● Input records
━━━━━━━━━━━━━━━━

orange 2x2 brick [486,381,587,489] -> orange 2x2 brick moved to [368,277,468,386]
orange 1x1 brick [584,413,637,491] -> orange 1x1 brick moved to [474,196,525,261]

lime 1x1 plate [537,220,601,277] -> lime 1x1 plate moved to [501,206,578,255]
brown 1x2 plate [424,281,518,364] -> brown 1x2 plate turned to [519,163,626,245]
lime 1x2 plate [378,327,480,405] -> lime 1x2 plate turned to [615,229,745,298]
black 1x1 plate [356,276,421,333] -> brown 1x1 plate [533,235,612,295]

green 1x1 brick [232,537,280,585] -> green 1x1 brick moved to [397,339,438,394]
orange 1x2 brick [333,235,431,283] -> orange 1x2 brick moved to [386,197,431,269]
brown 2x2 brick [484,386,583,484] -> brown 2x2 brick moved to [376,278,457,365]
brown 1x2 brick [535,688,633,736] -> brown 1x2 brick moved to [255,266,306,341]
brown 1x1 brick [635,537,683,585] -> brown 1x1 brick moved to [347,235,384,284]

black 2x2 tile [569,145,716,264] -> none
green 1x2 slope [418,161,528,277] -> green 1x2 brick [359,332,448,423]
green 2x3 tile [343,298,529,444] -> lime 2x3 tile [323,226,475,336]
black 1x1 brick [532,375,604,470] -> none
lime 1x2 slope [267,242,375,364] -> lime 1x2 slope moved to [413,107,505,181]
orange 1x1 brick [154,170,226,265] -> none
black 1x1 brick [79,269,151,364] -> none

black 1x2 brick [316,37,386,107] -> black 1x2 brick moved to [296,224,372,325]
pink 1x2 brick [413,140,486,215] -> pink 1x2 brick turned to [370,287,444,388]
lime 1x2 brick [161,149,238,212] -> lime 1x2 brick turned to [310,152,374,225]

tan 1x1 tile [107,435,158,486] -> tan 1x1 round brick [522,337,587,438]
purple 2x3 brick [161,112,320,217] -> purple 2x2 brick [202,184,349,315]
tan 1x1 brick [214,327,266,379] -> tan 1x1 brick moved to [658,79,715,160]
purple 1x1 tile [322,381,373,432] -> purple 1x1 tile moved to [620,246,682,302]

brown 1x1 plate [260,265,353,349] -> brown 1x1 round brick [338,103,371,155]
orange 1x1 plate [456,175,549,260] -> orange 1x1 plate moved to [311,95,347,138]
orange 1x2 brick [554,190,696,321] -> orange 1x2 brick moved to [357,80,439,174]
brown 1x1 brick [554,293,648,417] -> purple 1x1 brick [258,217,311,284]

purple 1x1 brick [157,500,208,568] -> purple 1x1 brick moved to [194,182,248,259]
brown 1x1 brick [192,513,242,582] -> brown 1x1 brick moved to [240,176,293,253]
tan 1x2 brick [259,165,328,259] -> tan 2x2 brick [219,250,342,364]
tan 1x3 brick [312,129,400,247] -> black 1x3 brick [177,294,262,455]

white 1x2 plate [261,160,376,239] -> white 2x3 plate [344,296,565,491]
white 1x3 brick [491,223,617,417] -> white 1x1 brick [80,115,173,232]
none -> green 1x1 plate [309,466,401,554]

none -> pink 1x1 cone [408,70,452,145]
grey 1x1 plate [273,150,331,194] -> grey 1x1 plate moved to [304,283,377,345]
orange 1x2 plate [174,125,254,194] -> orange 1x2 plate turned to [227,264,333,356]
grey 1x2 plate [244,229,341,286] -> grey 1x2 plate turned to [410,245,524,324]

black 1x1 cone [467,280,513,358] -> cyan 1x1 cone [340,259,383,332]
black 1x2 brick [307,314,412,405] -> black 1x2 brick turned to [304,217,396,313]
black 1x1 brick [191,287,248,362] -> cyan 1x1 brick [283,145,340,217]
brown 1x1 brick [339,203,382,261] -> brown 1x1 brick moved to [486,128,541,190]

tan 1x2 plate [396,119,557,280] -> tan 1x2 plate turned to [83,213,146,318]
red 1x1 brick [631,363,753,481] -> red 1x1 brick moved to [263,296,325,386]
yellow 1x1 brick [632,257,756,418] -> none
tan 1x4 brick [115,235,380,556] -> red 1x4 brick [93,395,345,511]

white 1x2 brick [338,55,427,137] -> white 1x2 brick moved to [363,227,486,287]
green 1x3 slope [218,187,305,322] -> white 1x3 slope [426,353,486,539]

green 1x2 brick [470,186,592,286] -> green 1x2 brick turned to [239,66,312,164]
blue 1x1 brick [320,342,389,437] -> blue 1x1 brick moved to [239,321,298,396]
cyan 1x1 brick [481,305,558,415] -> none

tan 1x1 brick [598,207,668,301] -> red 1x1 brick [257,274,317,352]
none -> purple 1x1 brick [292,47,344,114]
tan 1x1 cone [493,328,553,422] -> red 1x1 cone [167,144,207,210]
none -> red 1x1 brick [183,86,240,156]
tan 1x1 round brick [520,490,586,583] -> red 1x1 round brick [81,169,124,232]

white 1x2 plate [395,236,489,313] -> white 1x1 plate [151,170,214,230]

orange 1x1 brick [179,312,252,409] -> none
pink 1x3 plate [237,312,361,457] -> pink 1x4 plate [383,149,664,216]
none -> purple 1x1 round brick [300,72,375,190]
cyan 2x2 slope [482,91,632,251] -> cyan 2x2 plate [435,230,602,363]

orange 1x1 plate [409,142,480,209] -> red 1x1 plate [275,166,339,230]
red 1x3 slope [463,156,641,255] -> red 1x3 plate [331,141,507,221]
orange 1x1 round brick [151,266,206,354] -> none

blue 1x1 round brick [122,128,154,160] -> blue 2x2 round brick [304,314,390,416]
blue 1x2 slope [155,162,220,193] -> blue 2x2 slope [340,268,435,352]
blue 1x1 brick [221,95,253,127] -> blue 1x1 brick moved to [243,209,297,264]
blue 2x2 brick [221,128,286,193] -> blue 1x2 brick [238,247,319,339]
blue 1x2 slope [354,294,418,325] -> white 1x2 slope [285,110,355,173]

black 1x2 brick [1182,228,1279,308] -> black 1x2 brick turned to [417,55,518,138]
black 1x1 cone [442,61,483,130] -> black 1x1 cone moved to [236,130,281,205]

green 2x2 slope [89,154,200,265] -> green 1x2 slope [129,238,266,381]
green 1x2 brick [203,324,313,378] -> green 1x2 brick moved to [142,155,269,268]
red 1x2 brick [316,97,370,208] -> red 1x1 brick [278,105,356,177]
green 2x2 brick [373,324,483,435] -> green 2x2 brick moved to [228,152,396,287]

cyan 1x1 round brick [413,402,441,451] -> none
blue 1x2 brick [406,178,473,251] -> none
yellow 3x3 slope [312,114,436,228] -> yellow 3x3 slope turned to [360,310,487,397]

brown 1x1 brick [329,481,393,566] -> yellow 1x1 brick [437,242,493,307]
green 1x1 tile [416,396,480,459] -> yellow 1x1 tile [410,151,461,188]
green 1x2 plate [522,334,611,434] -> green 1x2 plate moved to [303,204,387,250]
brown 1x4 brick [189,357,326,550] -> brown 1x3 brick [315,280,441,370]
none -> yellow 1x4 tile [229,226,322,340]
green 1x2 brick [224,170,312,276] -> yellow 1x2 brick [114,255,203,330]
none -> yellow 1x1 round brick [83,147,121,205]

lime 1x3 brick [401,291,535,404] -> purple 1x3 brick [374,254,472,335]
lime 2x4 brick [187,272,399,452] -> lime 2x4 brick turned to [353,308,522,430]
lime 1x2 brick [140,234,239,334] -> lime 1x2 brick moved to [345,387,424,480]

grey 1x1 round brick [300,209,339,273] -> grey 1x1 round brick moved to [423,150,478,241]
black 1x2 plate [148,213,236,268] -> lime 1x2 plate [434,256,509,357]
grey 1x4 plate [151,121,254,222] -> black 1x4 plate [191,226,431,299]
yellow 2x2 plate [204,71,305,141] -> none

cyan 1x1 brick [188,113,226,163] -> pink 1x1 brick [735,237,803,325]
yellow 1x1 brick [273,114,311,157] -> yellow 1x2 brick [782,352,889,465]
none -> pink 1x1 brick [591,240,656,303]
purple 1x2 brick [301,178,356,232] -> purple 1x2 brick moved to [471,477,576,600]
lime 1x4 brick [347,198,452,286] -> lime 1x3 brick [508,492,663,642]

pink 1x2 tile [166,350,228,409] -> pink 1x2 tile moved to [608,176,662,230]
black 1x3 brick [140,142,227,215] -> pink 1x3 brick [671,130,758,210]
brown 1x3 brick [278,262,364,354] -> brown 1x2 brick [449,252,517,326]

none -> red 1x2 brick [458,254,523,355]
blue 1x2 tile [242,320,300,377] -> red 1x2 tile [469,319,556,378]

━━━━━━━━━━━━━━━━

● Task item
From the listing above, return every line that carries the string "cyan".

● Output of the task
black 1x1 cone [467,280,513,358] -> cyan 1x1 cone [340,259,383,332]
black 1x1 brick [191,287,248,362] -> cyan 1x1 brick [283,145,340,217]
cyan 1x1 brick [481,305,558,415] -> none
cyan 2x2 slope [482,91,632,251] -> cyan 2x2 plate [435,230,602,363]
cyan 1x1 round brick [413,402,441,451] -> none
cyan 1x1 brick [188,113,226,163] -> pink 1x1 brick [735,237,803,325]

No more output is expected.